• To do: What is the number of lines below that contain the word "orange"? Respond with that number alone.

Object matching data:

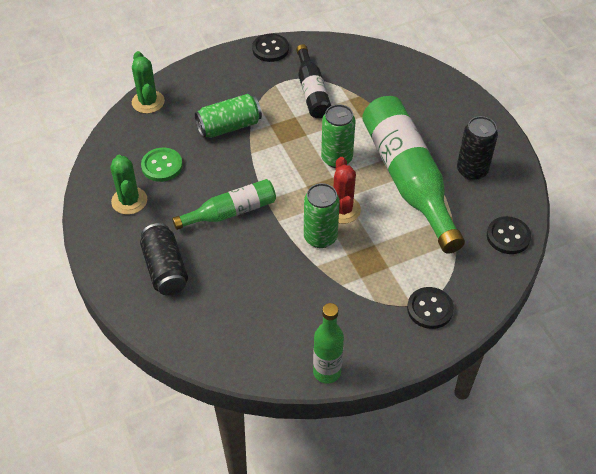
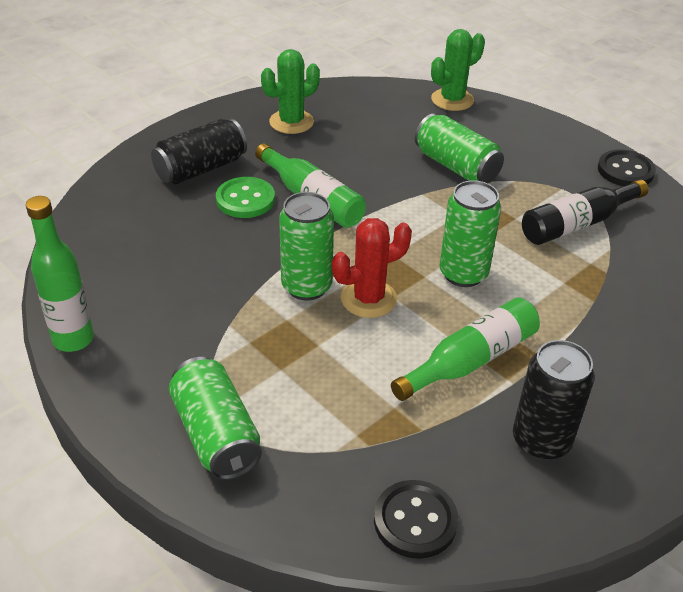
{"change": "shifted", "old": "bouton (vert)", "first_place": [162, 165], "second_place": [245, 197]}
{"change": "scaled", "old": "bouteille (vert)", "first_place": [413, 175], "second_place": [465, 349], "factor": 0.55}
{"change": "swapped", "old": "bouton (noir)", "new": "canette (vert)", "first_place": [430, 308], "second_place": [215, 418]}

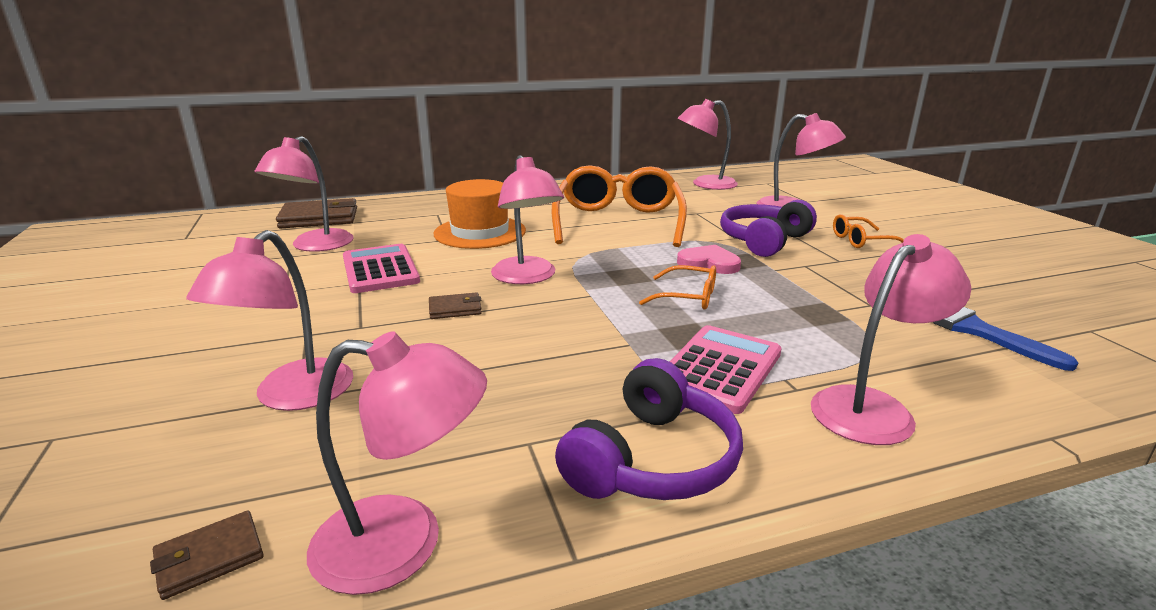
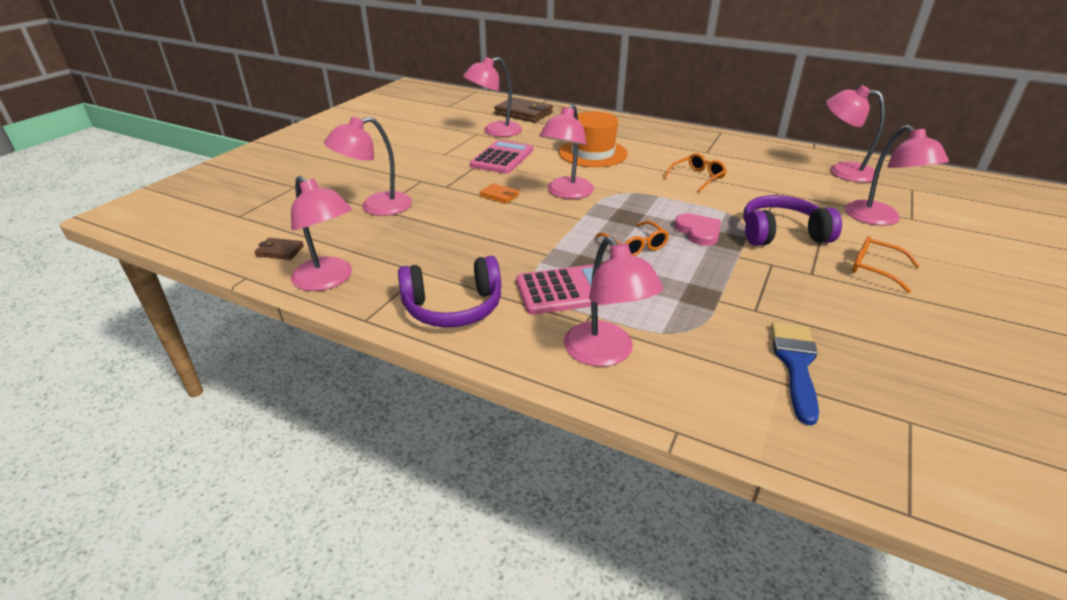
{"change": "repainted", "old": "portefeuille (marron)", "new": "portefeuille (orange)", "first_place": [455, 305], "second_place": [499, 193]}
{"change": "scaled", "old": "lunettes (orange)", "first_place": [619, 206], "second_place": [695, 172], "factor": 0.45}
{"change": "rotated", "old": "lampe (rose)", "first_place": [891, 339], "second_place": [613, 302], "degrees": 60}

• Result of the task: 2